All of the entries below need repeating exactly, apart from their images.

DATA FOR REVIEW:
>>>
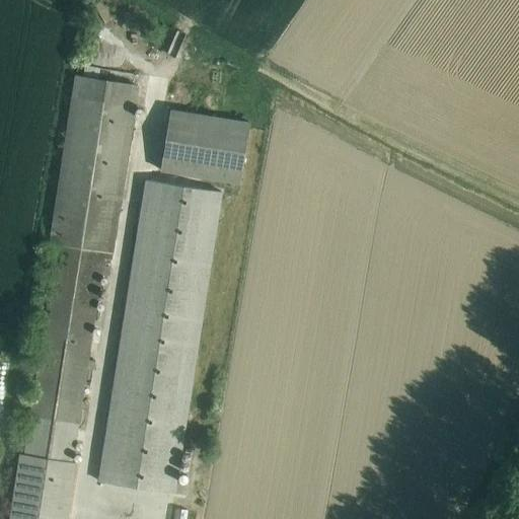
[(30,418),(79,426),(88,369),(95,370),(96,361),(90,360),(98,310),(103,276),(105,264),(106,264),(107,260),(113,261),(140,85),(76,75),(50,243),(57,244),(30,418)]
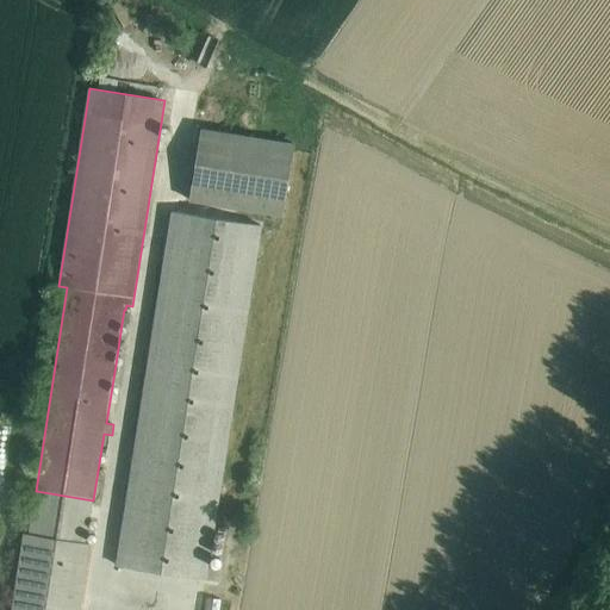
[(167,128),(166,128),(165,128),(162,128),(161,129),(161,130),(160,130),(160,132),(160,134),(160,135),(160,136),(161,137),(162,138),(163,138),(165,138),(166,138),(167,138),(168,137),(169,137),(170,136),(170,135),(170,132),(170,131),(169,130),(169,129),(168,129),(167,128)]
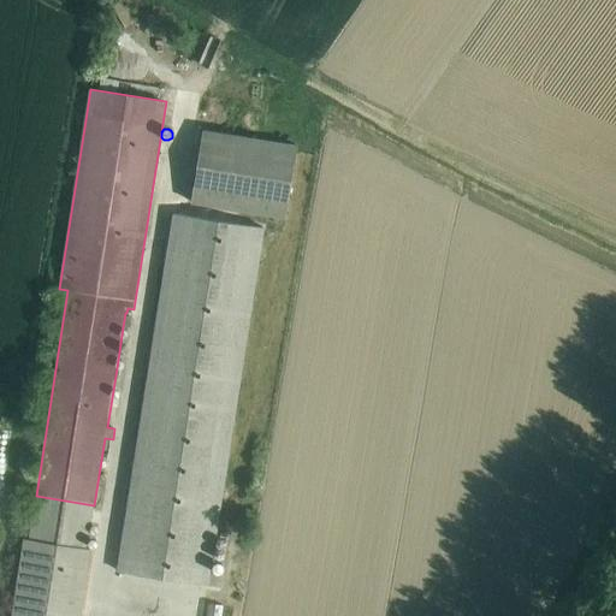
[(203,129),(191,203),(286,219),(298,144),(203,129)]
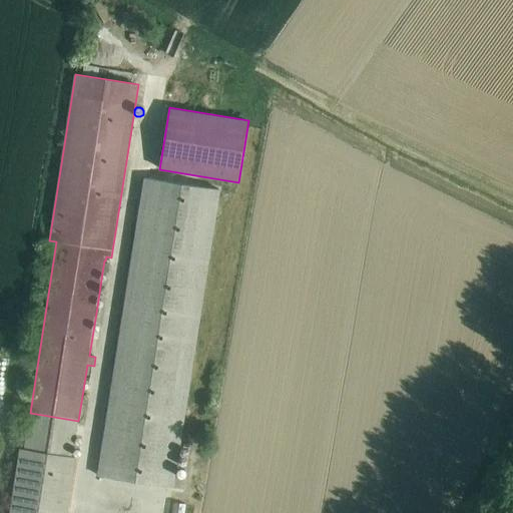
[(145,178),(98,475),(174,488),(220,190),(145,178)]
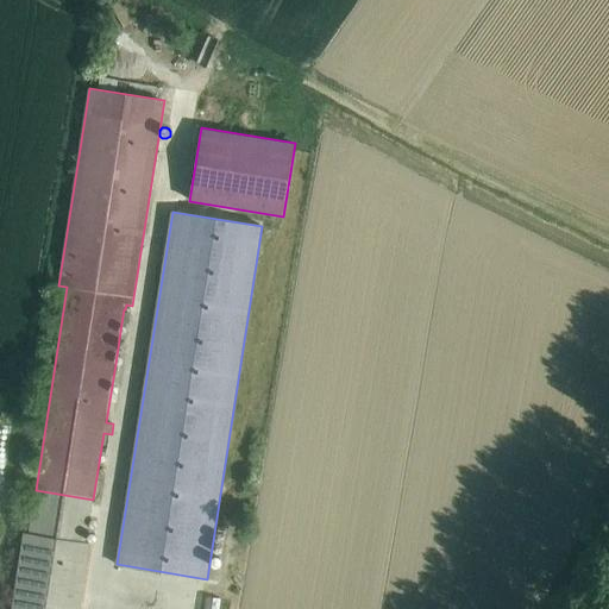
[(93,500),(36,490),(29,533),(24,532),(11,608),(81,608),(92,542),(87,541),(93,500)]
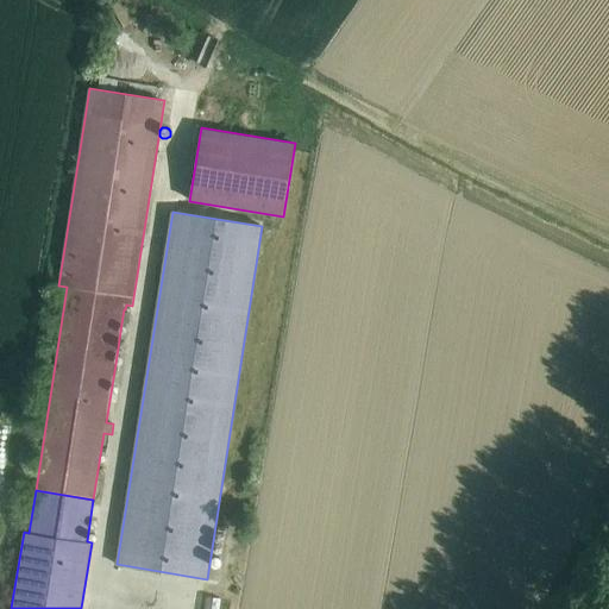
[(218,557),(217,557),(215,557),(214,557),(213,558),(212,558),(211,559),(211,560),(211,563),(211,564),(211,565),(212,566),(213,566),(214,567),(215,567),(217,567),(219,567),(220,566),(220,565),(221,564),(221,563),(221,562),(221,560),(221,559),(220,558),(219,557),(218,557)]
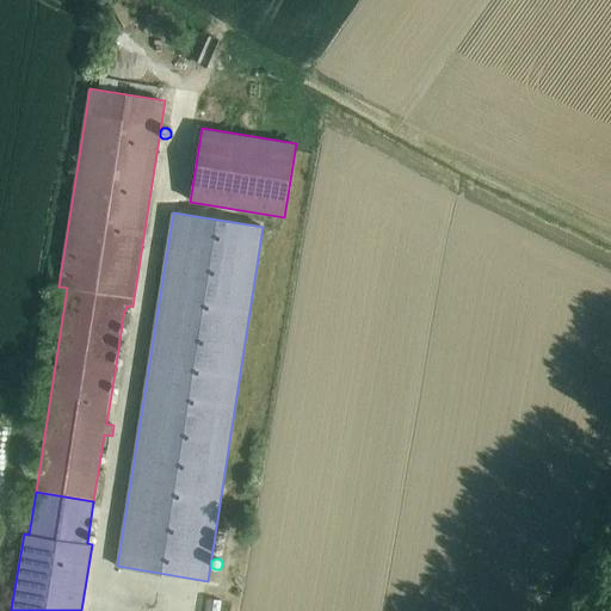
[(208,599),(205,610),(218,610),(221,602),(208,599)]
<<<
RESULT FOR THIS TASK:
[(30,418),(79,426),(88,369),(95,370),(96,361),(90,360),(98,310),(103,276),(105,264),(106,264),(107,260),(113,261),(140,85),(76,75),(50,243),(57,244),(30,418)]
[(167,128),(166,128),(165,128),(162,128),(161,129),(161,130),(160,130),(160,132),(160,134),(160,135),(160,136),(161,137),(162,138),(163,138),(165,138),(166,138),(167,138),(168,137),(169,137),(170,136),(170,135),(170,132),(170,131),(169,130),(169,129),(168,129),(167,128)]
[(203,129),(191,203),(286,219),(298,144),(203,129)]
[(145,178),(98,475),(174,488),(220,190),(145,178)]
[(93,500),(36,490),(29,533),(24,532),(11,608),(81,608),(92,542),(87,541),(93,500)]
[(218,557),(217,557),(215,557),(214,557),(213,558),(212,558),(211,559),(211,560),(211,563),(211,564),(211,565),(212,566),(213,566),(214,567),(215,567),(217,567),(219,567),(220,566),(220,565),(221,564),(221,563),(221,562),(221,560),(221,559),(220,558),(219,557),(218,557)]
[(208,599),(205,610),(218,610),(221,602),(208,599)]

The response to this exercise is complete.